* Task *
Below are some records. Return exactly the lines from the one with "# camera: 60 degrees left, 15 degrees down" to the one with "appeared,,,plato (marrón),88 195", and nothing else.

* Data to examine *
Content starts
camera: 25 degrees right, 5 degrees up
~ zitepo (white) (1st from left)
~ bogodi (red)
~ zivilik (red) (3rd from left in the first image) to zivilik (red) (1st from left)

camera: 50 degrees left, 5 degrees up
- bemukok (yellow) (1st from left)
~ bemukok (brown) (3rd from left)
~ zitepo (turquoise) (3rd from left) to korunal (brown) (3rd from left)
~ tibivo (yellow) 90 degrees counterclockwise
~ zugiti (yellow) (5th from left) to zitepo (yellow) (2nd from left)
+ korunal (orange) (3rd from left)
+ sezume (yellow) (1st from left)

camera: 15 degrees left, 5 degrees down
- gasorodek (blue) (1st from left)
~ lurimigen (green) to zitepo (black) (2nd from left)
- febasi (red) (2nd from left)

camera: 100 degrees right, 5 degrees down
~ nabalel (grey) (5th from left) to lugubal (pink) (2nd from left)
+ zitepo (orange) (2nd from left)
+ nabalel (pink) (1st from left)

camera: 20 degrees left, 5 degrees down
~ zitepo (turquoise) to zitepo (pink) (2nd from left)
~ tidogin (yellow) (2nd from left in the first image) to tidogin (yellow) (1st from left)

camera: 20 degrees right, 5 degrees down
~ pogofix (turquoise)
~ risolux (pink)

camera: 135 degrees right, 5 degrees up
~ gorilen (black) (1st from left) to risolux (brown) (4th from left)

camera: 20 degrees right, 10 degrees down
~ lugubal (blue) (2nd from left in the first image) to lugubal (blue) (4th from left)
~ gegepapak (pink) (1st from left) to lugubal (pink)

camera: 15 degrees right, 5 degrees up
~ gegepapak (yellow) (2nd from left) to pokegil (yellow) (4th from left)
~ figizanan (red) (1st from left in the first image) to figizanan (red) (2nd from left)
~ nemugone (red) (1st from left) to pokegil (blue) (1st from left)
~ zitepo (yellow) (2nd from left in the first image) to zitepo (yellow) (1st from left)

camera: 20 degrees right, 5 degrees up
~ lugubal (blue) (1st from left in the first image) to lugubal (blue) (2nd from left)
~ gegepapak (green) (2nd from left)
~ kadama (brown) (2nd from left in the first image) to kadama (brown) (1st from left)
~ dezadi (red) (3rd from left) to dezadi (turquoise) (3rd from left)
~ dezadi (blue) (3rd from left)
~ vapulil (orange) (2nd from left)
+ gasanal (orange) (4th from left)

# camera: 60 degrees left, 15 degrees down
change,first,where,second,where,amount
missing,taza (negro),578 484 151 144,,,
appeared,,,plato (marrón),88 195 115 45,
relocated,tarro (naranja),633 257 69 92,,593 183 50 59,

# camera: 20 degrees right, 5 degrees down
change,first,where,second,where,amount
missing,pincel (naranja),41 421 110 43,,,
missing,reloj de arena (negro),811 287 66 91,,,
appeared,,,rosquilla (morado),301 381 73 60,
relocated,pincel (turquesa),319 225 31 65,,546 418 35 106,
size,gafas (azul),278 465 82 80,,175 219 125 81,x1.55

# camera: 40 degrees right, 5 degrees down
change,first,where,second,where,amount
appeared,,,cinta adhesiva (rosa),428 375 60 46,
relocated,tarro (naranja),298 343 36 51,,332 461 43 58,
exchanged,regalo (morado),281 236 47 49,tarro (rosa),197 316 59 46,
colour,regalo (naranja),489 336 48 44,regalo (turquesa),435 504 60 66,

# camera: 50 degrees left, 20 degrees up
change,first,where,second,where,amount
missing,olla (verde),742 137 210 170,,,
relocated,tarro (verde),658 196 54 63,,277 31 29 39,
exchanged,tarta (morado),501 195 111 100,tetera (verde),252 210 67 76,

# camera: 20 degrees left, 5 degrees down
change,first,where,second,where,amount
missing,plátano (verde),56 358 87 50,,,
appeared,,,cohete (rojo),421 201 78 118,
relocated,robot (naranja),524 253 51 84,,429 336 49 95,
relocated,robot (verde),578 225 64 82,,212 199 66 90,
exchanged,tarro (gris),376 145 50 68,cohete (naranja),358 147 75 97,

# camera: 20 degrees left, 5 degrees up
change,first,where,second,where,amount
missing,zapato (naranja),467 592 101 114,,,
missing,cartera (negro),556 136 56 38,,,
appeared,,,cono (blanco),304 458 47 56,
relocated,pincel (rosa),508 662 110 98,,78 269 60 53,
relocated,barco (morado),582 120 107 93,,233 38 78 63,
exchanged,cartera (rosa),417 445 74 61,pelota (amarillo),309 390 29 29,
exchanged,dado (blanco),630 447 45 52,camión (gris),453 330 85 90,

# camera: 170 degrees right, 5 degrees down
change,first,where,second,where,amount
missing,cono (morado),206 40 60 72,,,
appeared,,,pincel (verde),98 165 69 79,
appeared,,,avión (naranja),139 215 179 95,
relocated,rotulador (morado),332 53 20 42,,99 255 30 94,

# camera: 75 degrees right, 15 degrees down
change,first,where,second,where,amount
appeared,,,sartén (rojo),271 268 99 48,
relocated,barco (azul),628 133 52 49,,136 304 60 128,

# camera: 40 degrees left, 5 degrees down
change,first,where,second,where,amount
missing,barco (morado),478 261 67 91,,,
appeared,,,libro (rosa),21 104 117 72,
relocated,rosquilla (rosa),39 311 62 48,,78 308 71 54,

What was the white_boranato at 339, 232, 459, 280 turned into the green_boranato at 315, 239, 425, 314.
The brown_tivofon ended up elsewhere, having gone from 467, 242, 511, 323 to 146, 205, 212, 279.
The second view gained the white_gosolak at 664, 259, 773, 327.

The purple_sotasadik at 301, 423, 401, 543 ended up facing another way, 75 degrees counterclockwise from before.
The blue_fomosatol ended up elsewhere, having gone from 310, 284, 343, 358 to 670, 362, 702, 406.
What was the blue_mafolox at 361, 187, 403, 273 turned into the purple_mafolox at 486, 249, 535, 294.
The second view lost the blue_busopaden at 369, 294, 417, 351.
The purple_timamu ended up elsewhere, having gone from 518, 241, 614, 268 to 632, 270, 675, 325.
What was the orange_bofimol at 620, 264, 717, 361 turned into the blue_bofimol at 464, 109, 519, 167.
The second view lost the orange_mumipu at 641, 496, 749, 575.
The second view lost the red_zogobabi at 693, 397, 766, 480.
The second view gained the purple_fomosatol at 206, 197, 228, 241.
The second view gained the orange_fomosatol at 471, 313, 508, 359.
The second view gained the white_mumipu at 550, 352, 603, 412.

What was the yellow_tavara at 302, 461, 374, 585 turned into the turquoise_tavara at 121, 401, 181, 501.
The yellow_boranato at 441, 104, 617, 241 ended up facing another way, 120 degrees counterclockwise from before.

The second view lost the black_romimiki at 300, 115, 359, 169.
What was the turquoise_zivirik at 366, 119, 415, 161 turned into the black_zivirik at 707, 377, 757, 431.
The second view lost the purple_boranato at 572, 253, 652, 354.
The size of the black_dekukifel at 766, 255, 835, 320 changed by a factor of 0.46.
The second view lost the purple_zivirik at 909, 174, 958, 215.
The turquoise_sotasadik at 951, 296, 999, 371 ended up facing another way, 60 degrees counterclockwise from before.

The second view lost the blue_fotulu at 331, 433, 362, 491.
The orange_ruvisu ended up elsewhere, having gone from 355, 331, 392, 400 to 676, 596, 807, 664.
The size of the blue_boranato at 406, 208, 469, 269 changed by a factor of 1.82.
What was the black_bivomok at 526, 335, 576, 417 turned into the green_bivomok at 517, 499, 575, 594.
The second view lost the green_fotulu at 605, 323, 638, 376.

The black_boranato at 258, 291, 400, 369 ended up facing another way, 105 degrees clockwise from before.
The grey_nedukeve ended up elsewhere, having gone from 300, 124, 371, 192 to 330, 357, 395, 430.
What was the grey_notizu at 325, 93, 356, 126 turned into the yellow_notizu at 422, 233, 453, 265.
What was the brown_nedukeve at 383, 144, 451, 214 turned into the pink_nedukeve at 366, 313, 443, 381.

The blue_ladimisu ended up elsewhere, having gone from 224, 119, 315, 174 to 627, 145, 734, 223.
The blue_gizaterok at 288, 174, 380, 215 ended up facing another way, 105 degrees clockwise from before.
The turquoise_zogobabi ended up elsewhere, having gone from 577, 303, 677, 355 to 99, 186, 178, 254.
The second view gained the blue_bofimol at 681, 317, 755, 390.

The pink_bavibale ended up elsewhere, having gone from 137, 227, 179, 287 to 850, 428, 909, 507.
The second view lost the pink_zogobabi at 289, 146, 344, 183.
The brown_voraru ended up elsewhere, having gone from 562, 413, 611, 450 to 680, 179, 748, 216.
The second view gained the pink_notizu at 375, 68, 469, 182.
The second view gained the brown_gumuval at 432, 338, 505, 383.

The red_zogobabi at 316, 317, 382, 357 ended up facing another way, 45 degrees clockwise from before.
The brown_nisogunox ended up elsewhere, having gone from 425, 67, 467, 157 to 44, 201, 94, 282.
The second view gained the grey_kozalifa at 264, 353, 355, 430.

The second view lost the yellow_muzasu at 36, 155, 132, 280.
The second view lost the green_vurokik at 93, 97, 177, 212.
Content ends
* Solved problem *
# camera: 60 degrees left, 15 degrees down
change,first,where,second,where,amount
missing,taza (negro),578 484 151 144,,,
appeared,,,plato (marrón),88 195 115 45,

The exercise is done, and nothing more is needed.